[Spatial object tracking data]
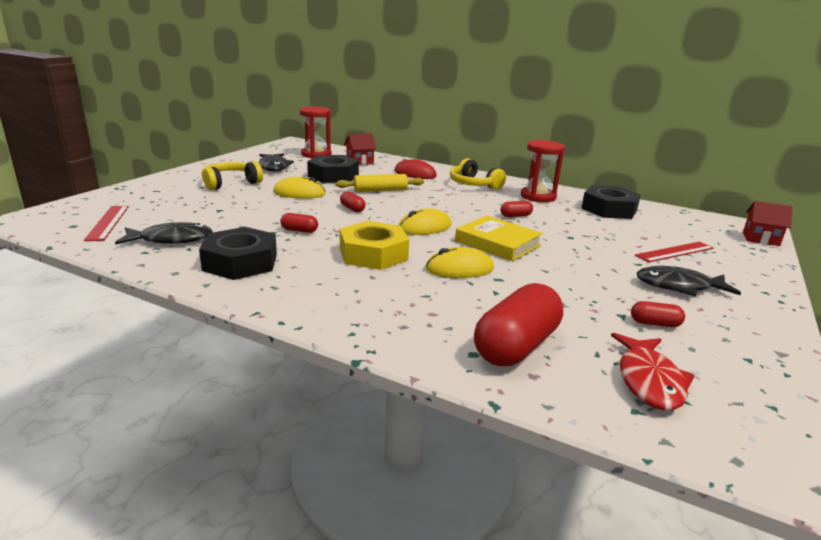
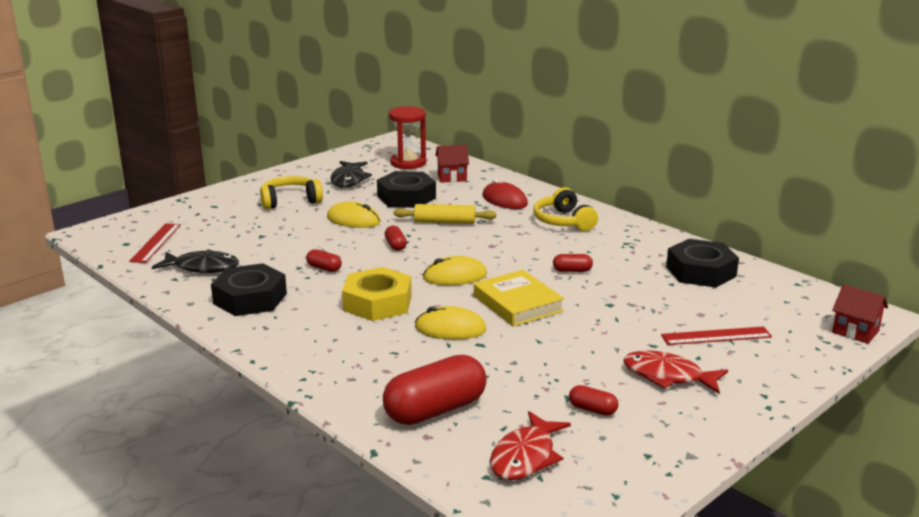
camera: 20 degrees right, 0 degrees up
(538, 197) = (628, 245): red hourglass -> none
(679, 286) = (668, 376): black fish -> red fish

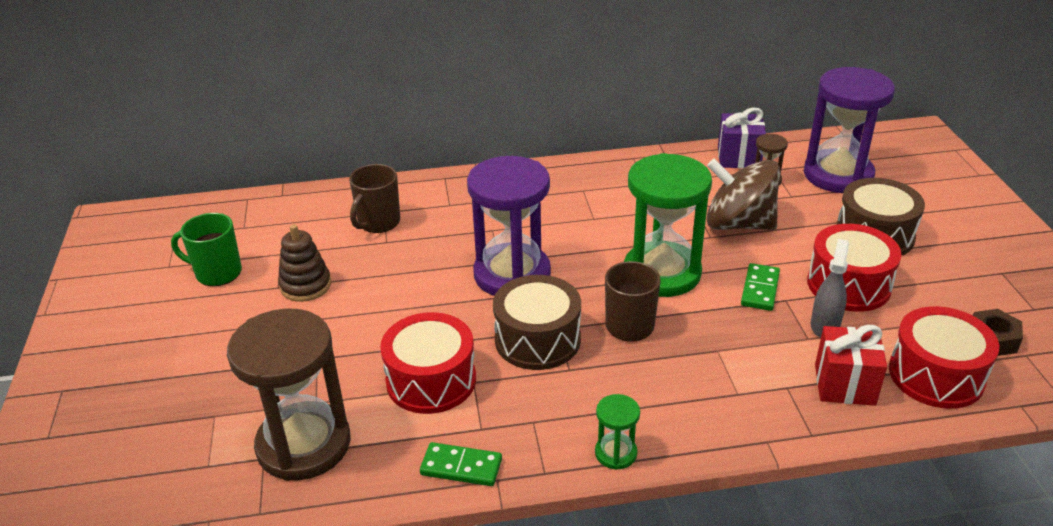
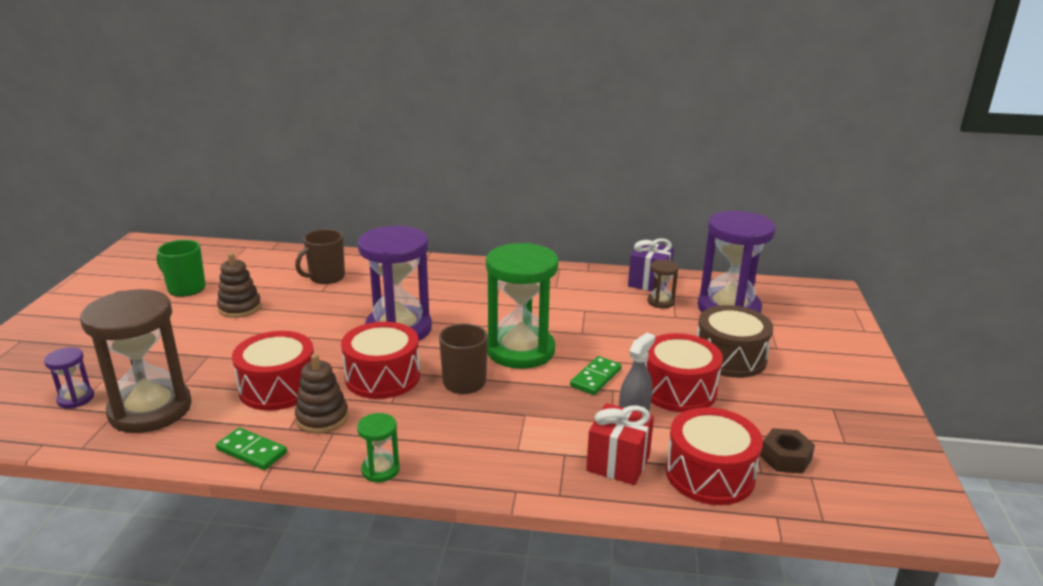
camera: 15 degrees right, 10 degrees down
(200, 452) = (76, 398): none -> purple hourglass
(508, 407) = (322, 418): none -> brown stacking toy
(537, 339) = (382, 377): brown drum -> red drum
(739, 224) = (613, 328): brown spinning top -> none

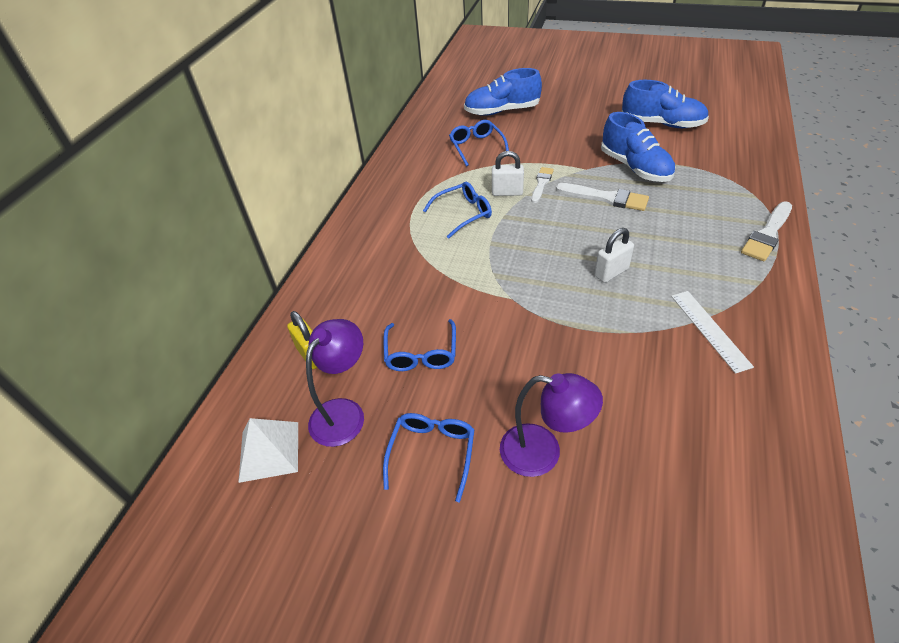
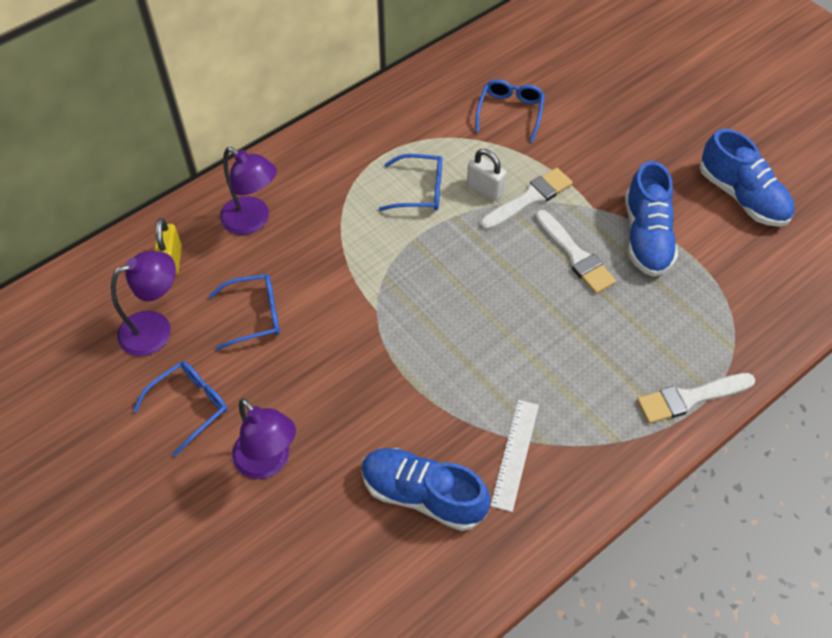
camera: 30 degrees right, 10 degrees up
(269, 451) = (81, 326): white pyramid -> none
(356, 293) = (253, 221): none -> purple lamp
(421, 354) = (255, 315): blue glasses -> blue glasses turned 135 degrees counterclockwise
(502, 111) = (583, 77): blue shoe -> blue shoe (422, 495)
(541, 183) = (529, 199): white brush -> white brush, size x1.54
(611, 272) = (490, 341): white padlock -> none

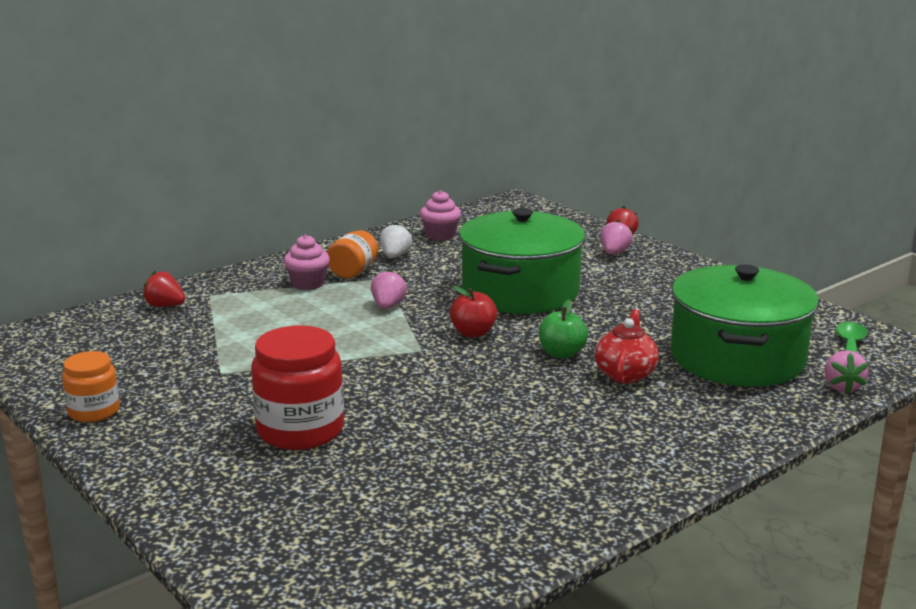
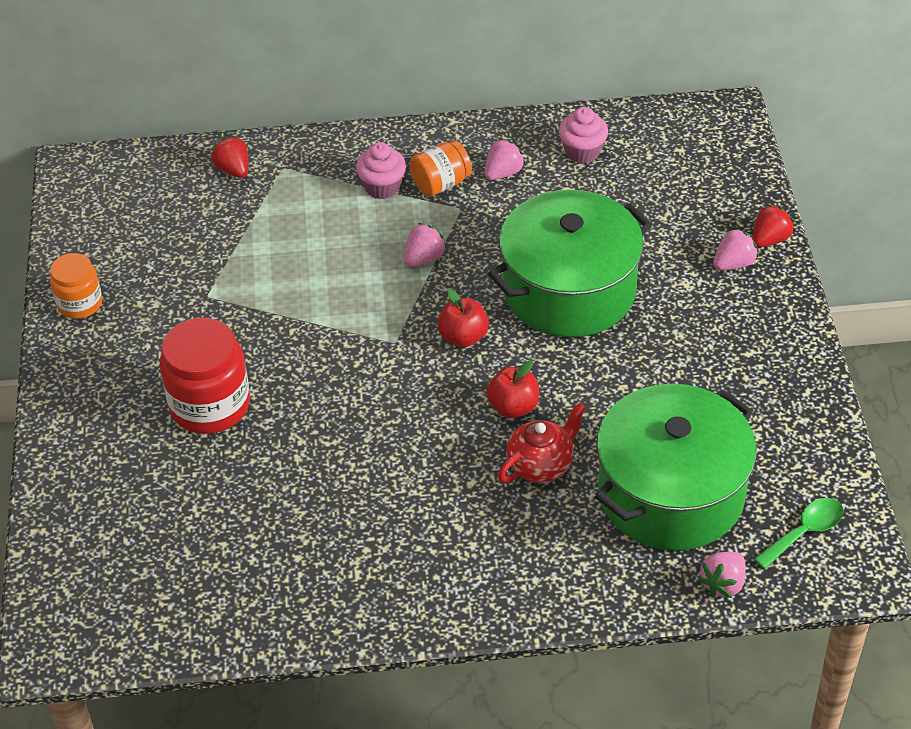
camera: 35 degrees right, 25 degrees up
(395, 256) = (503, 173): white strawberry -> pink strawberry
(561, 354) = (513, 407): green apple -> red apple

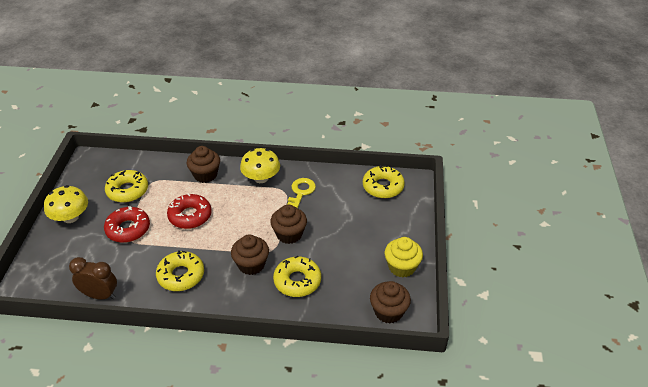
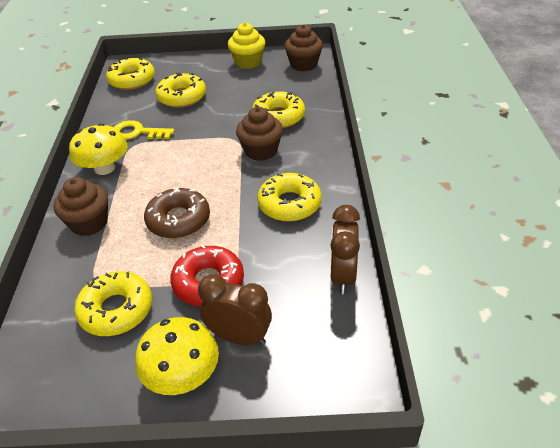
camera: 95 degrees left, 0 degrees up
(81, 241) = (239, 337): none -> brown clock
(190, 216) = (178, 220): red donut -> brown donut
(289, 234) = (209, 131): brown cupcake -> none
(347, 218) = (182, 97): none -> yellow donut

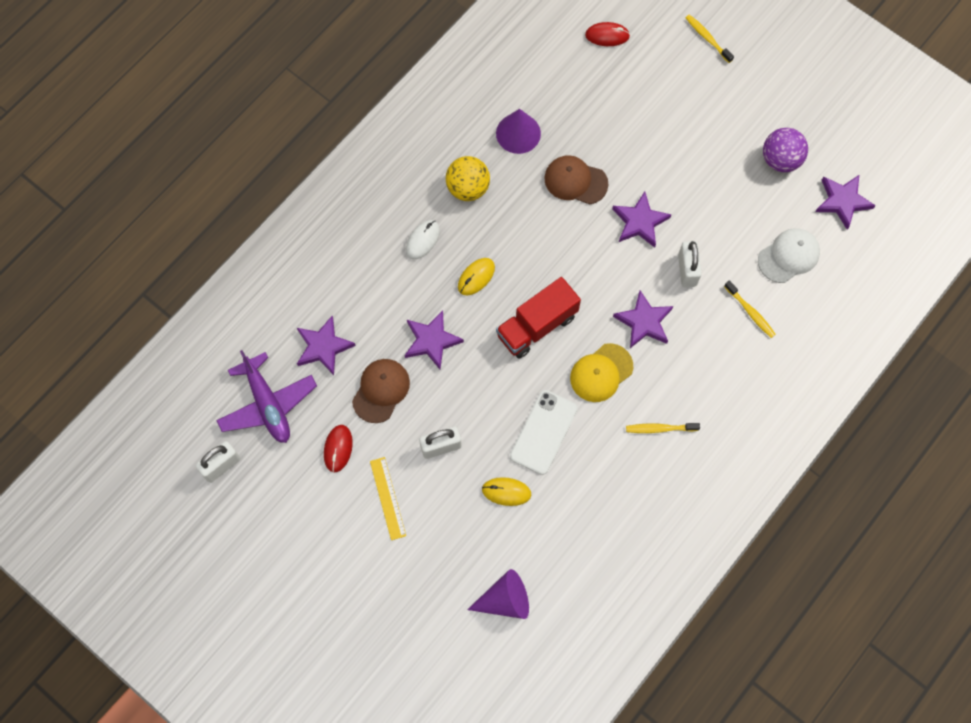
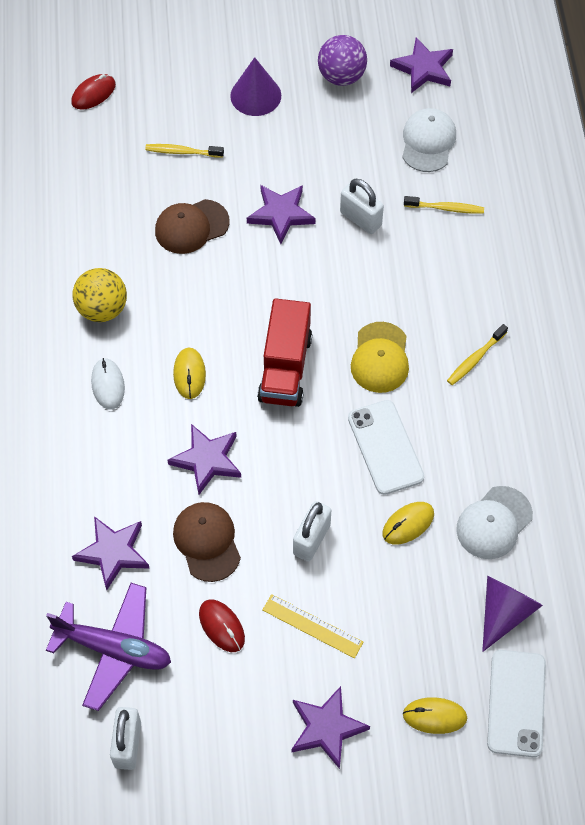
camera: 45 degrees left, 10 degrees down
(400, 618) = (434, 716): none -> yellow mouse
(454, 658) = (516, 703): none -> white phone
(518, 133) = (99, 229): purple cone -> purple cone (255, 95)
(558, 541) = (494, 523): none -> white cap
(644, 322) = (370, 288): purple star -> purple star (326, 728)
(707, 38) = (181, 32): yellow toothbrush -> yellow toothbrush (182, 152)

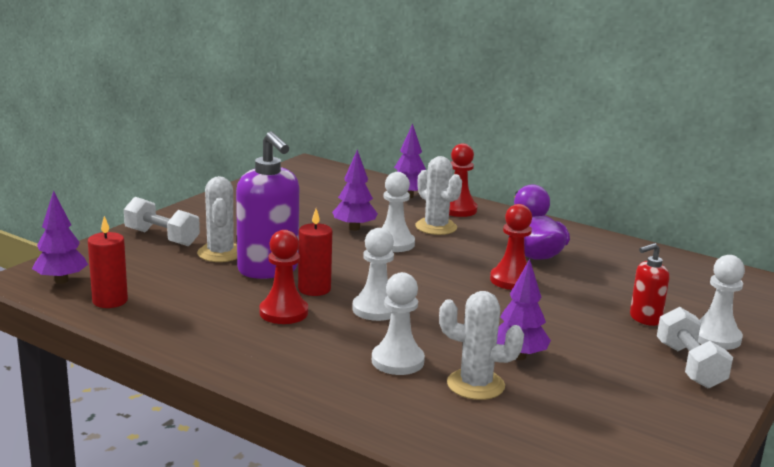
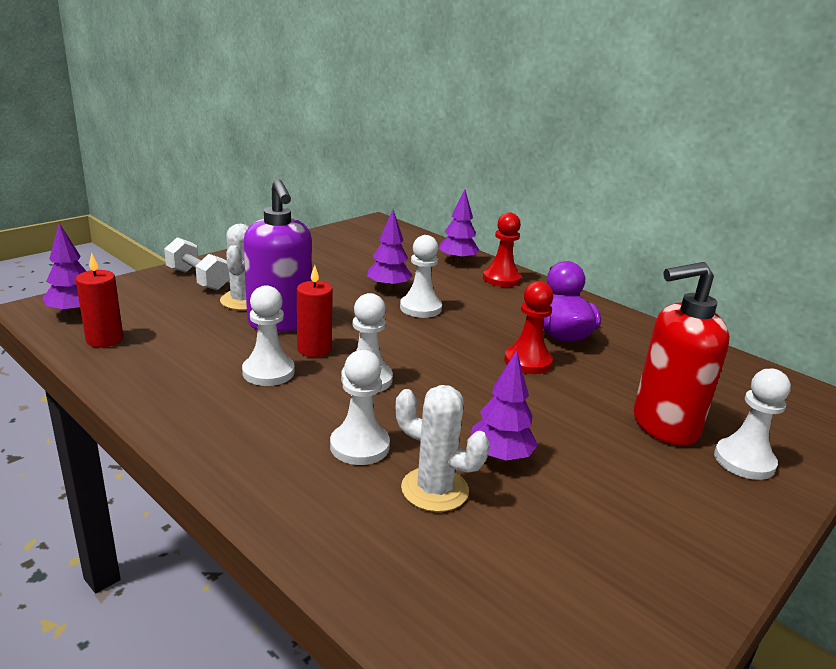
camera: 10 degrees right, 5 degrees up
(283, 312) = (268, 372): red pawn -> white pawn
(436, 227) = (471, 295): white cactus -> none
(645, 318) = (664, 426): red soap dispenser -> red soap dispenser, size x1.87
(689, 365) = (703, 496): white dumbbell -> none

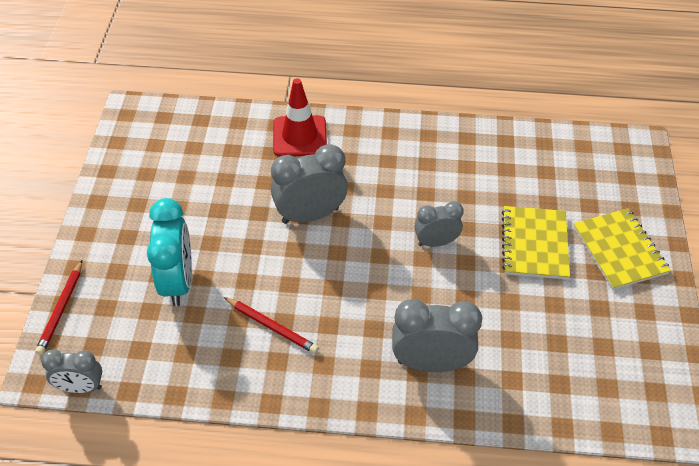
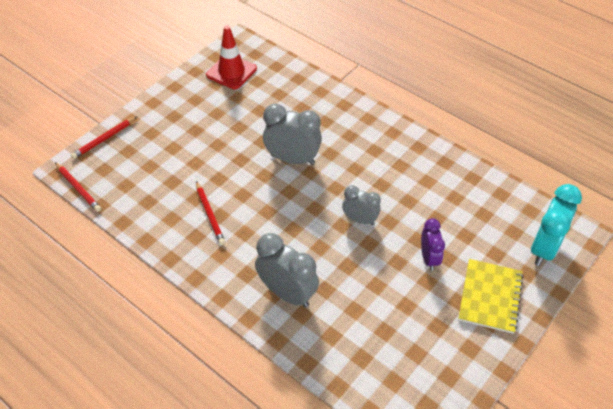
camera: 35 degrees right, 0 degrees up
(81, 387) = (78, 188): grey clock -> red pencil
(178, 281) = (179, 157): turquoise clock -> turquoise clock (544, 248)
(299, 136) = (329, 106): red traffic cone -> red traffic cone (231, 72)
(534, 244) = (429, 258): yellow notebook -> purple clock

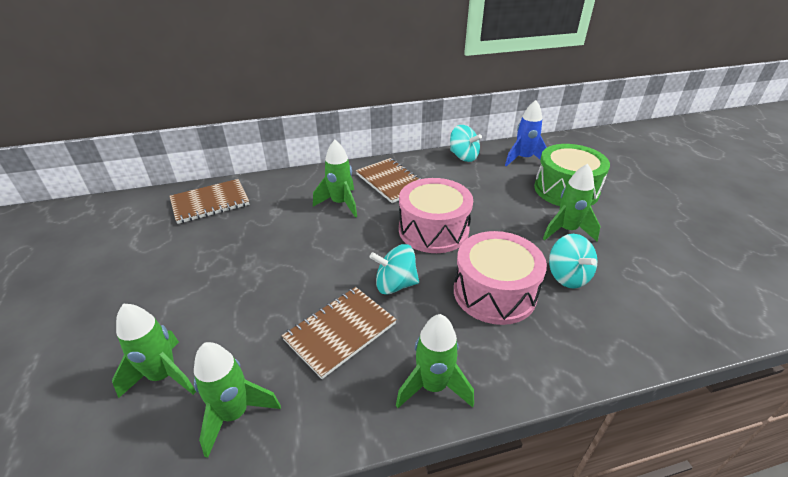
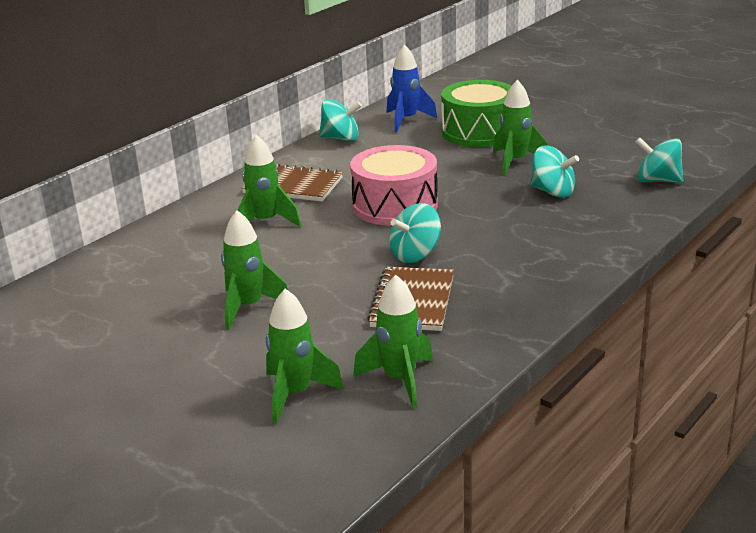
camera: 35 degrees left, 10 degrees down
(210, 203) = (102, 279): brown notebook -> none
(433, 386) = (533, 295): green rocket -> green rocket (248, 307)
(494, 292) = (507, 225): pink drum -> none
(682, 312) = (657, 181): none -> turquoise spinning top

Your task -> Word for word, write out the lines above running from the one with "camera: 95 degrees left, 0 degrees up" up to and including the one with "(494, 292) = (507, 225): pink drum -> none". Drop any picture.

Solution to the exercise ->
camera: 95 degrees left, 0 degrees up
(81, 241) = (239, 337): none -> brown clock
(190, 216) = (178, 220): red donut -> brown donut
(289, 234) = (209, 131): brown cupcake -> none
(347, 218) = (182, 97): none -> yellow donut

camera: 45 degrees left, 10 degrees down
(400, 618) = (434, 716): none -> yellow mouse
(454, 658) = (516, 703): none -> white phone
(518, 133) = (99, 229): purple cone -> purple cone (255, 95)
(558, 541) = (494, 523): none -> white cap
(644, 322) = (370, 288): purple star -> purple star (326, 728)
(707, 38) = (181, 32): yellow toothbrush -> yellow toothbrush (182, 152)

camera: 10 degrees right, 5 degrees up
(283, 312) = (268, 372): red pawn -> white pawn
(436, 227) = (471, 295): white cactus -> none
(645, 318) = (664, 426): red soap dispenser -> red soap dispenser, size x1.87
(689, 365) = (703, 496): white dumbbell -> none

camera: 35 degrees right, 0 degrees up
(81, 387) = (78, 188): grey clock -> red pencil
(178, 281) = (179, 157): turquoise clock -> turquoise clock (544, 248)
(299, 136) = (329, 106): red traffic cone -> red traffic cone (231, 72)
(534, 244) = (429, 258): yellow notebook -> purple clock

camera: 35 degrees left, 10 degrees down
(210, 203) = (102, 279): brown notebook -> none
(433, 386) = (533, 295): green rocket -> green rocket (248, 307)
(494, 292) = (507, 225): pink drum -> none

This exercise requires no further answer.